§ **WHAT IS BEING ASKED**: I need the lines from the one holding "LCD3 pin SCL: GP1 -> GP18" to the last line of the data below repeated exactly, both included, without pictures.

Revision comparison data
==============================
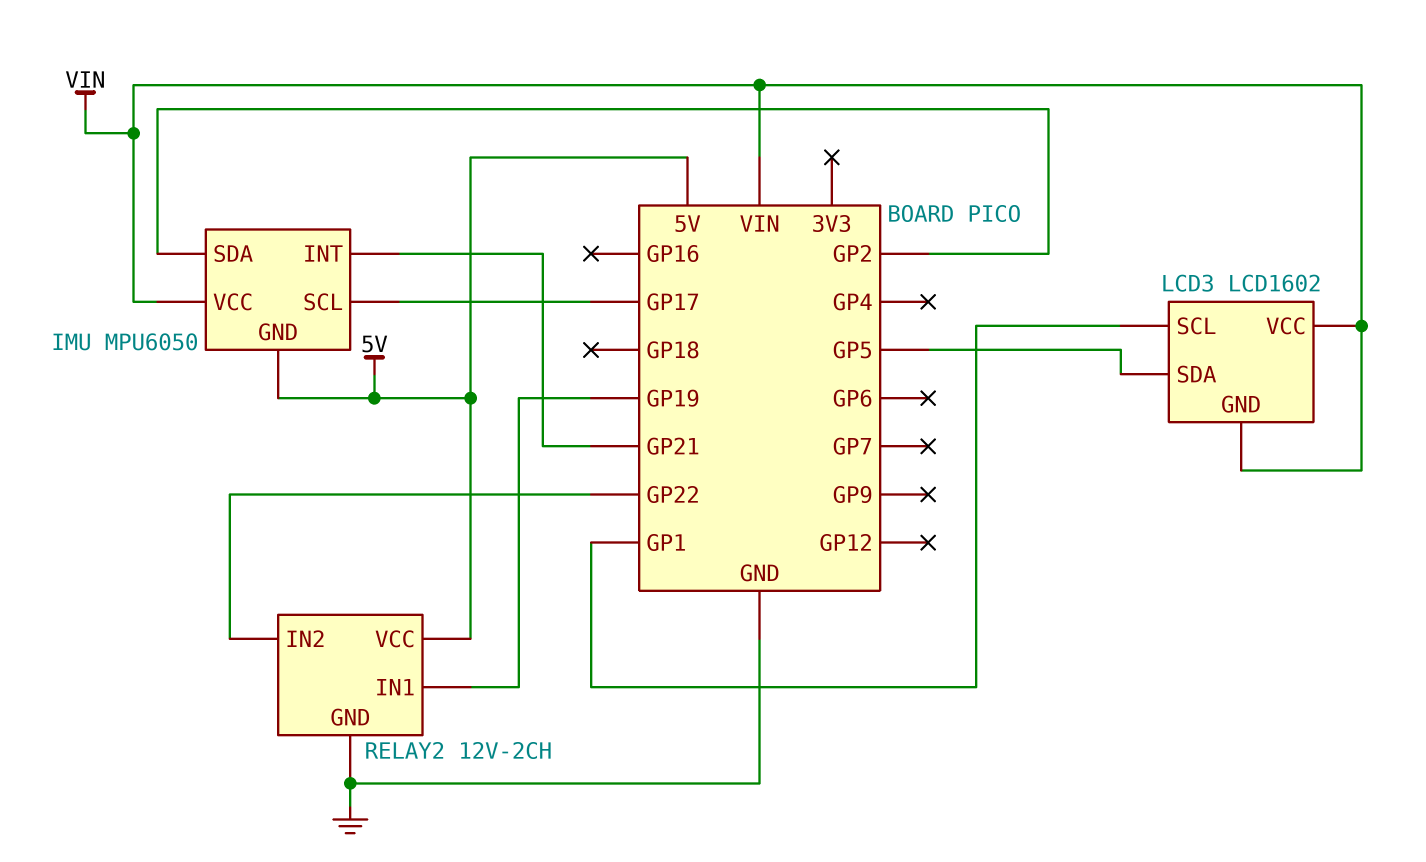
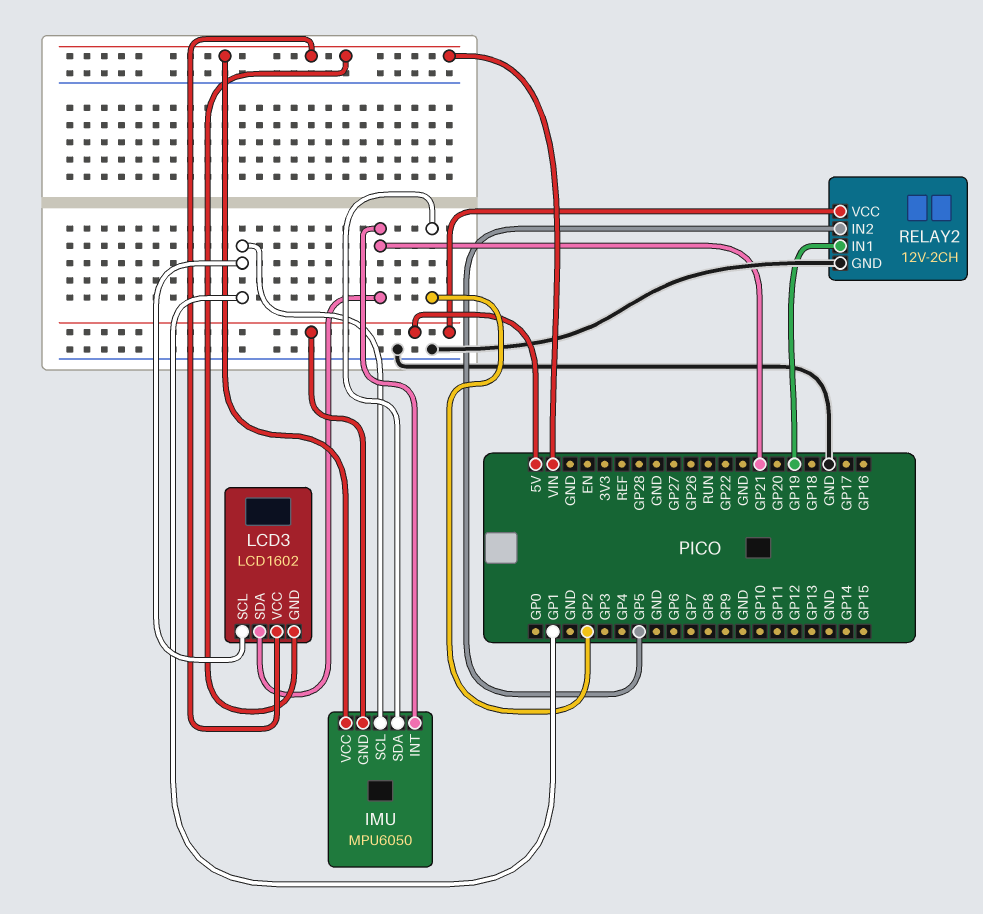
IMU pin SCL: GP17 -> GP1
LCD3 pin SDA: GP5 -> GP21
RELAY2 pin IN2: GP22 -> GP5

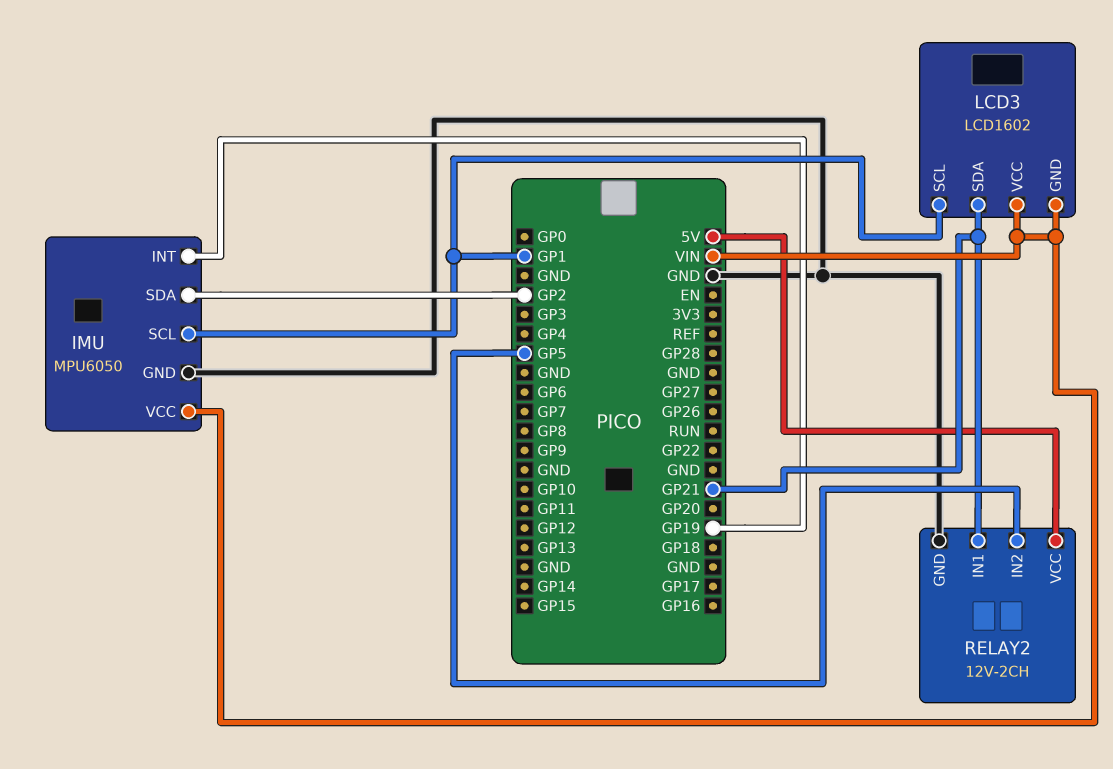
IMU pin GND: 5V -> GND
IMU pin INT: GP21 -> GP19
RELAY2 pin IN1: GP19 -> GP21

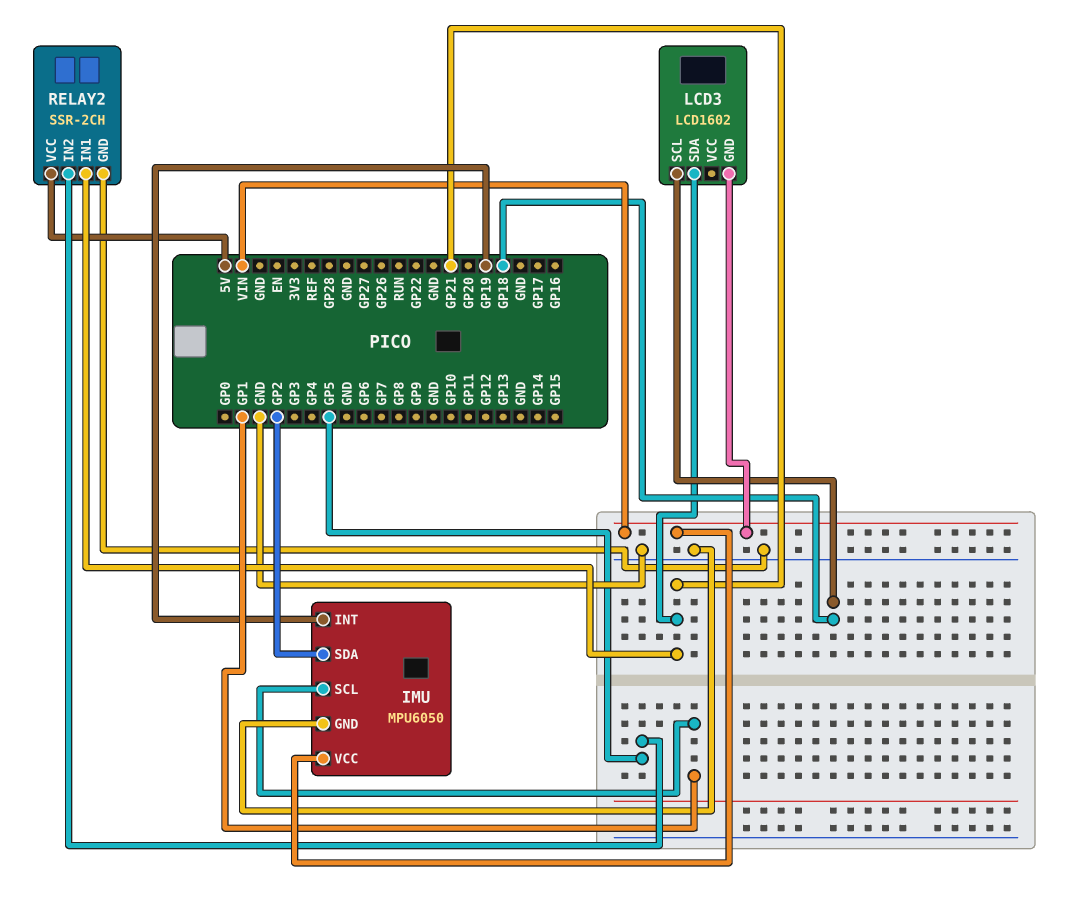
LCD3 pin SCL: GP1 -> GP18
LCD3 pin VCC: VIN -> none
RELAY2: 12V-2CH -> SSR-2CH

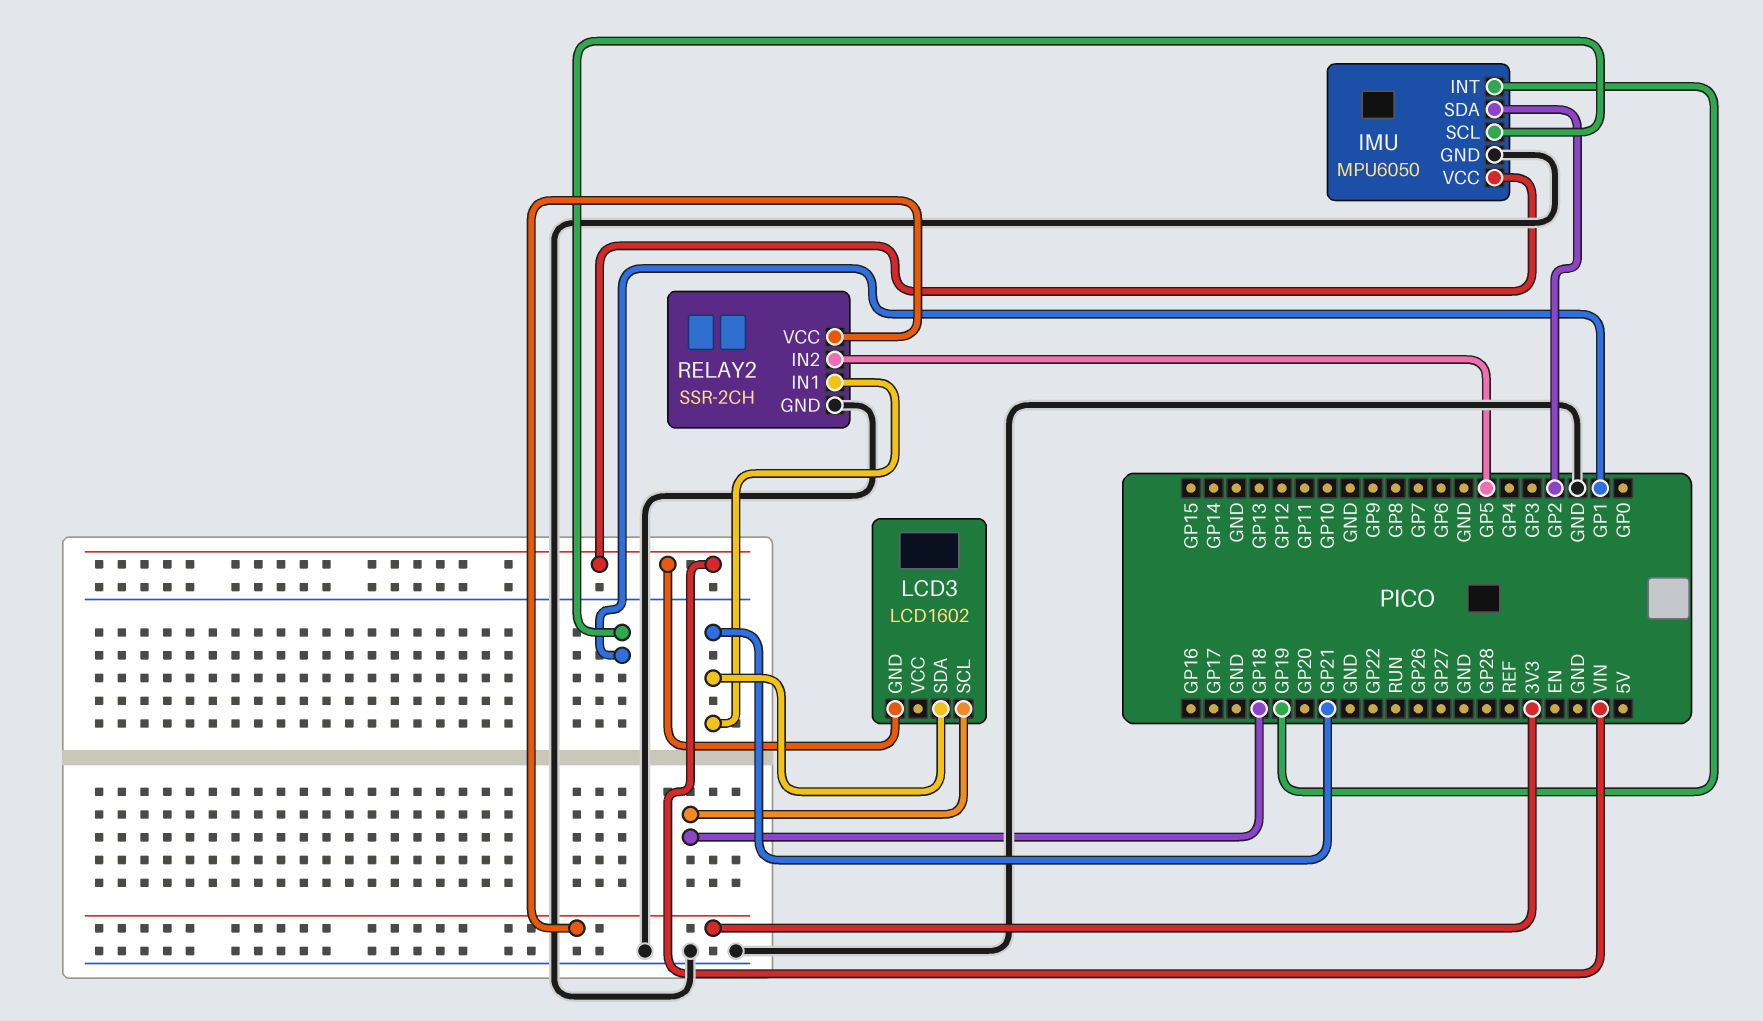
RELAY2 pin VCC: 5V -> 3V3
==============================
§ **RESPONSE TO THIS EXERCISE**:
LCD3 pin SCL: GP1 -> GP18
LCD3 pin VCC: VIN -> none
RELAY2: 12V-2CH -> SSR-2CH

RELAY2 pin VCC: 5V -> 3V3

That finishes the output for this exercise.